# WORK REQUEST
Looking at the listing below, retype exactly the lines starting at the one containing "camera: 110 degrees left, 15 degrees up" and ending at the one containing "(640, 276) = (327, 133): purple", both included, and nothing else.

# THE INPUT
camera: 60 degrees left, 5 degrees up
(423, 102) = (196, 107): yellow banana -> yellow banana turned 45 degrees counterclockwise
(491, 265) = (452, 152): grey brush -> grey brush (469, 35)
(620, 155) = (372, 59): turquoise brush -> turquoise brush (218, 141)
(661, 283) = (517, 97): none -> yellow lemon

...

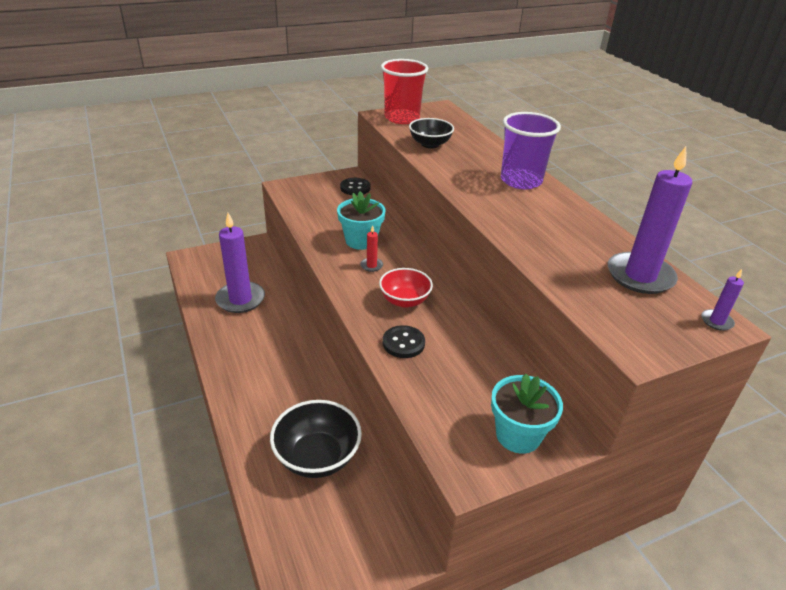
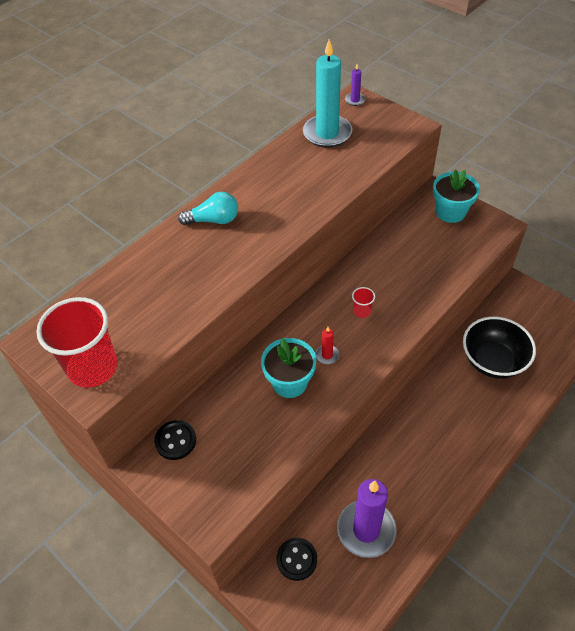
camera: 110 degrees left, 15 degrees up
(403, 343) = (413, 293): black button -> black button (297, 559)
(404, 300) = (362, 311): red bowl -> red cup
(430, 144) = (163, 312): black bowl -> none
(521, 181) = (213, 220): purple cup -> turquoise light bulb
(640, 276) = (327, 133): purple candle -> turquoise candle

--

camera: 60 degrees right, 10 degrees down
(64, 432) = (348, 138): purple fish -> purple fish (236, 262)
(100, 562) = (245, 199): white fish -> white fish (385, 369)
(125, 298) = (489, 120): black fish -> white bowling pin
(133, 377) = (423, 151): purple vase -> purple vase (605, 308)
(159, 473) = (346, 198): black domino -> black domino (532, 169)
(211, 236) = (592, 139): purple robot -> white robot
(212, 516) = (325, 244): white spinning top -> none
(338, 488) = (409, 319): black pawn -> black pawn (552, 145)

# EXPECTED OUTPUT
camera: 110 degrees left, 15 degrees up
(403, 343) = (413, 293): black button -> black button (297, 559)
(404, 300) = (362, 311): red bowl -> red cup
(430, 144) = (163, 312): black bowl -> none
(521, 181) = (213, 220): purple cup -> turquoise light bulb
(640, 276) = (327, 133): purple candle -> turquoise candle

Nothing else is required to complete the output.